━━━━━ DATA PROVIDED
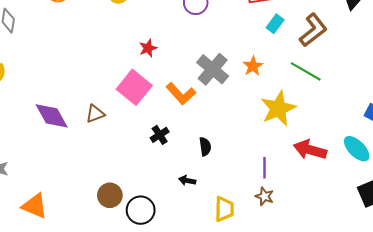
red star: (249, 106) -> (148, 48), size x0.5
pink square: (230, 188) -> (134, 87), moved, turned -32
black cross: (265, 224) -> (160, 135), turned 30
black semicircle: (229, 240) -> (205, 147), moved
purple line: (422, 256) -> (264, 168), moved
━━━━━━━━━━
Each line above should be returned exactly as it stands, minus any pictures.

red star: (249, 106) -> (148, 48), size x0.5
pink square: (230, 188) -> (134, 87), moved, turned -32
black cross: (265, 224) -> (160, 135), turned 30
black semicircle: (229, 240) -> (205, 147), moved
purple line: (422, 256) -> (264, 168), moved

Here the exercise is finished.